## Problem to solve
Your task is to tally the lines of the listing containing the word "yellow" and report the figure alone.

## Raw data
Segment Open
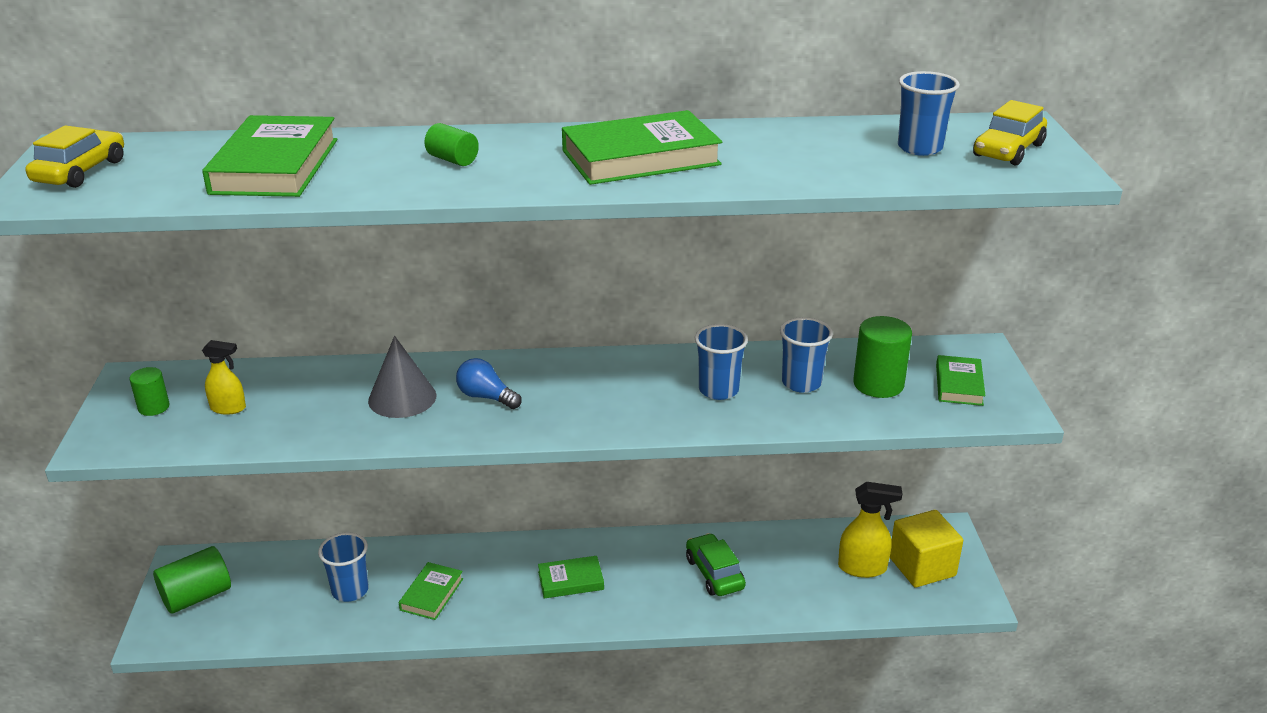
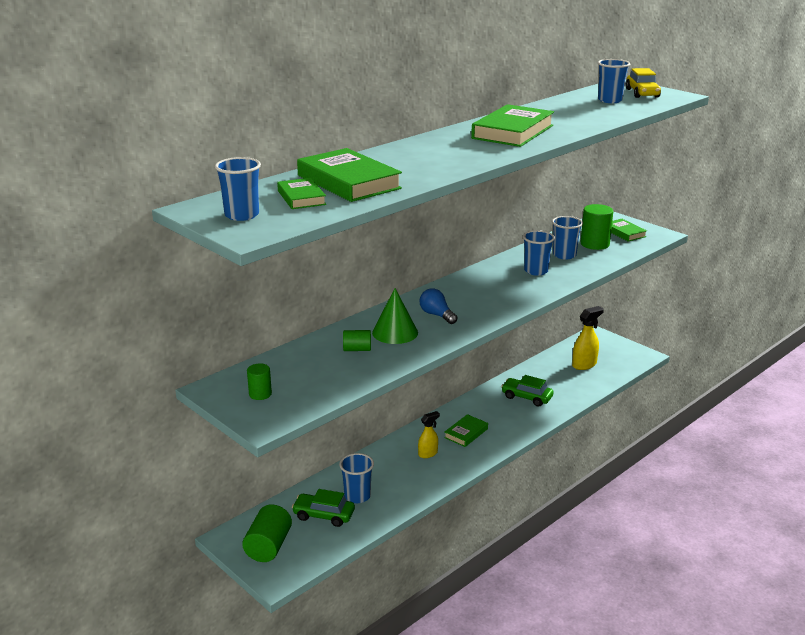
camera: 40 degrees left, 5 degrees down
yellow car [26,125,124,188] -> blue cup [215,157,261,221]
yellow spray bottle [202,340,246,415] -> yellow spray bottle moved to [418,411,440,458]
grey cone [368,336,436,418] -> green cone [372,288,418,344]
green book [399,562,463,620] -> green book moved to [277,178,326,209]
green cylinder [424,123,479,166] -> green cylinder moved to [343,330,371,351]
blue light bulb [456,358,522,409] -> blue light bulb turned 60 degrees clockwise [419,288,457,324]
yellow cube [890,510,963,587] -> none
none -> green car [292,489,355,527]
Segment Closed
## Solution to the problem
3